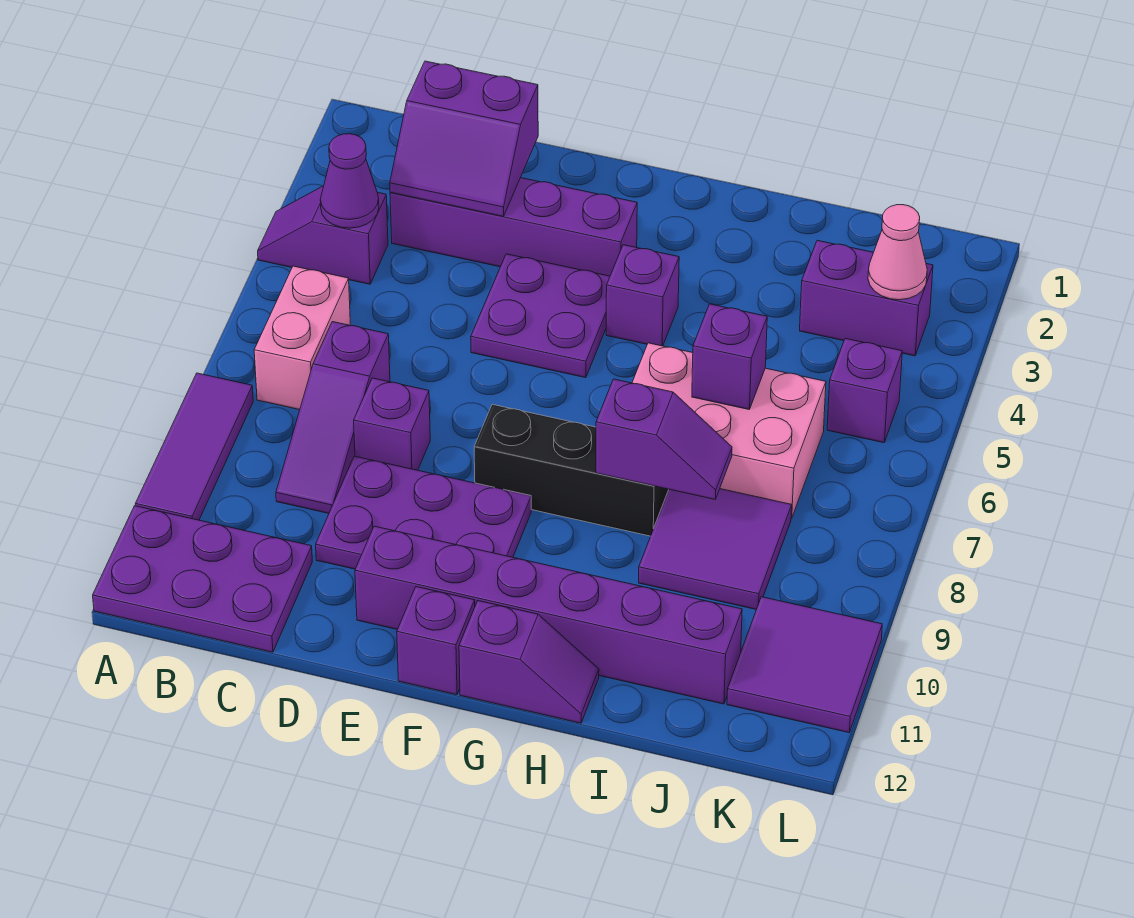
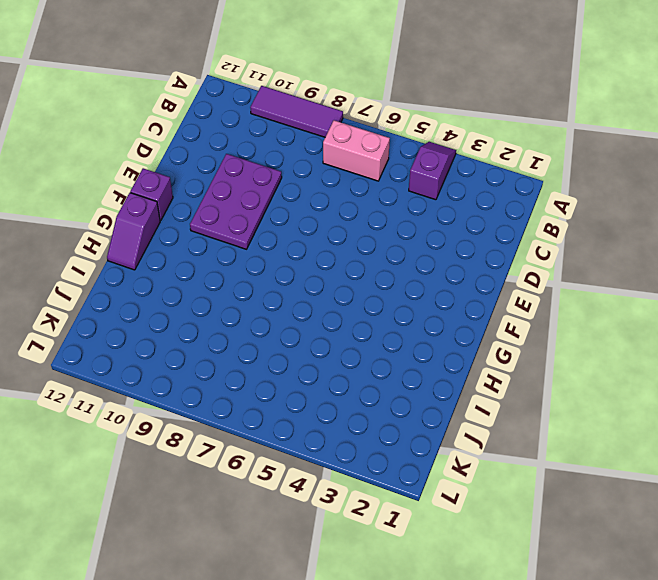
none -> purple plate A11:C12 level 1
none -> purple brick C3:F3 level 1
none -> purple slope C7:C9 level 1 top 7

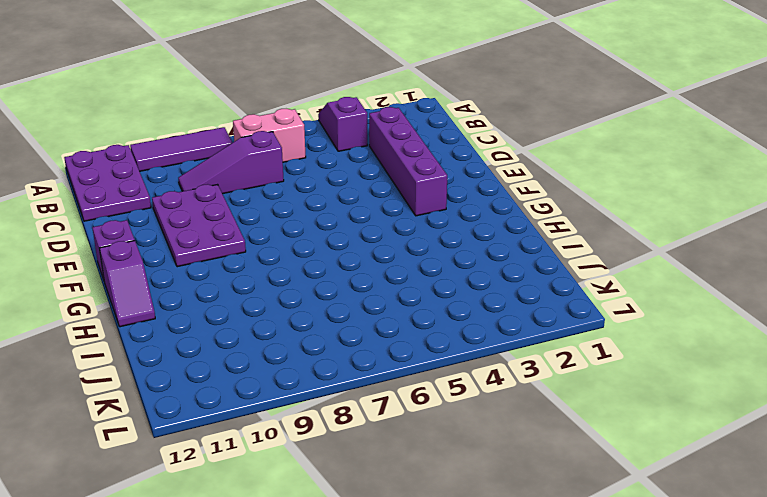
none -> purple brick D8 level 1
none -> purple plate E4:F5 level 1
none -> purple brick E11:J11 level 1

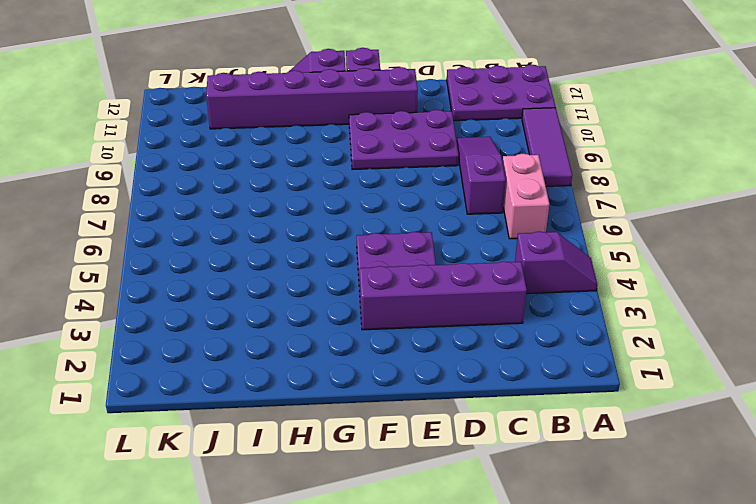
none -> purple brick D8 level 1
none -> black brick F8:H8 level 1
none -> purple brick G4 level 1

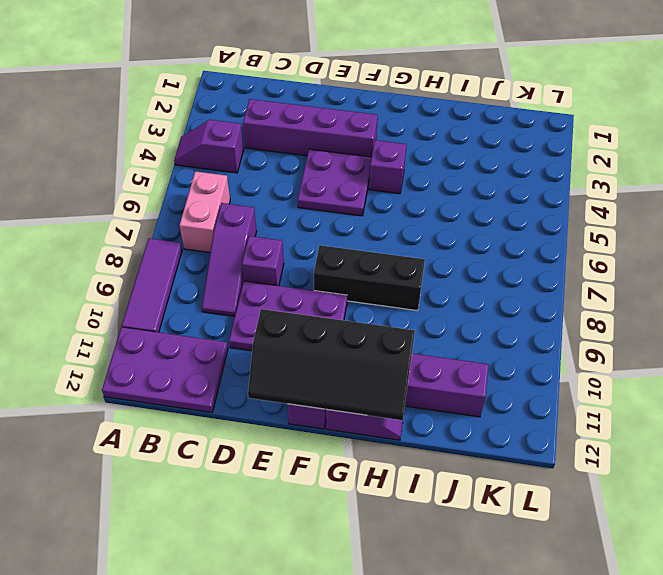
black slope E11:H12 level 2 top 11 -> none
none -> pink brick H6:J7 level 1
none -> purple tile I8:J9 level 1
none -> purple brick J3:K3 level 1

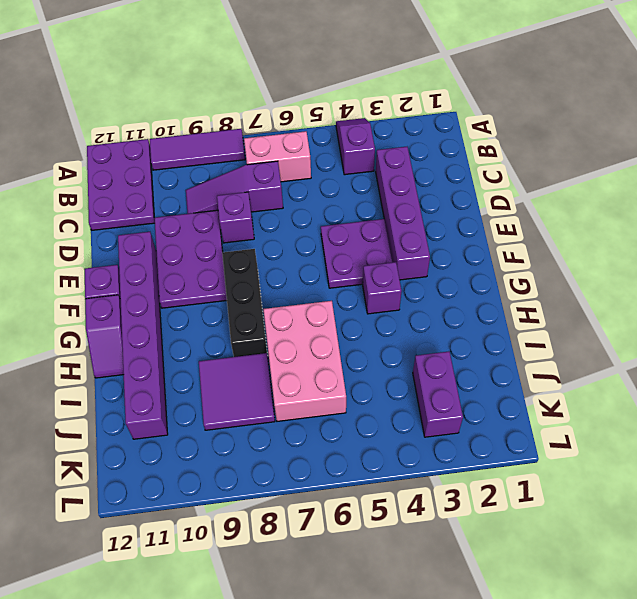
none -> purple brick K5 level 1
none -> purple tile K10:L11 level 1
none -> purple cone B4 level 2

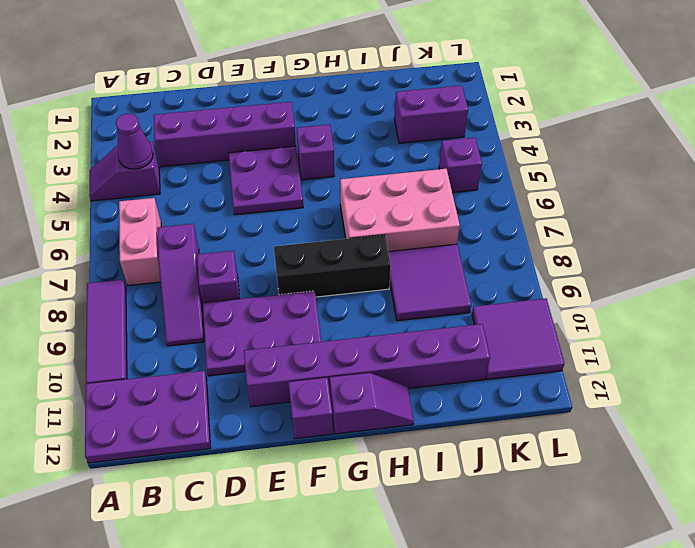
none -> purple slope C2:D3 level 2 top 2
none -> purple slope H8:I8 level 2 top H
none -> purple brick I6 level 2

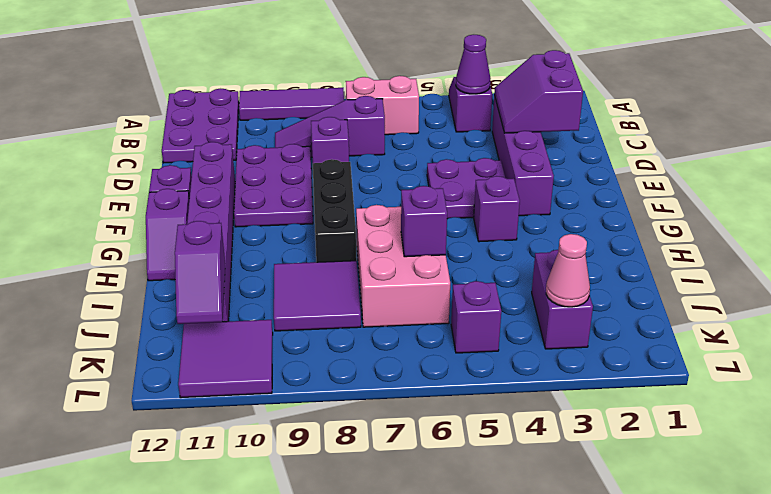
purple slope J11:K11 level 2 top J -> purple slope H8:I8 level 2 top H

^^^^^^^^

__INSTRUCTIONS TO FOLLOW__
Please write every line above out exactly as given, except for any pictures.

__SOLUTION TO THIS EXERCISE__
none -> purple plate A11:C12 level 1
none -> purple brick C3:F3 level 1
none -> purple slope C7:C9 level 1 top 7

none -> purple brick D8 level 1
none -> purple plate E4:F5 level 1
none -> purple brick E11:J11 level 1

none -> purple brick D8 level 1
none -> black brick F8:H8 level 1
none -> purple brick G4 level 1

black slope E11:H12 level 2 top 11 -> none
none -> pink brick H6:J7 level 1
none -> purple tile I8:J9 level 1
none -> purple brick J3:K3 level 1

none -> purple brick K5 level 1
none -> purple tile K10:L11 level 1
none -> purple cone B4 level 2

none -> purple slope C2:D3 level 2 top 2
none -> purple slope H8:I8 level 2 top H
none -> purple brick I6 level 2

purple slope J11:K11 level 2 top J -> purple slope H8:I8 level 2 top H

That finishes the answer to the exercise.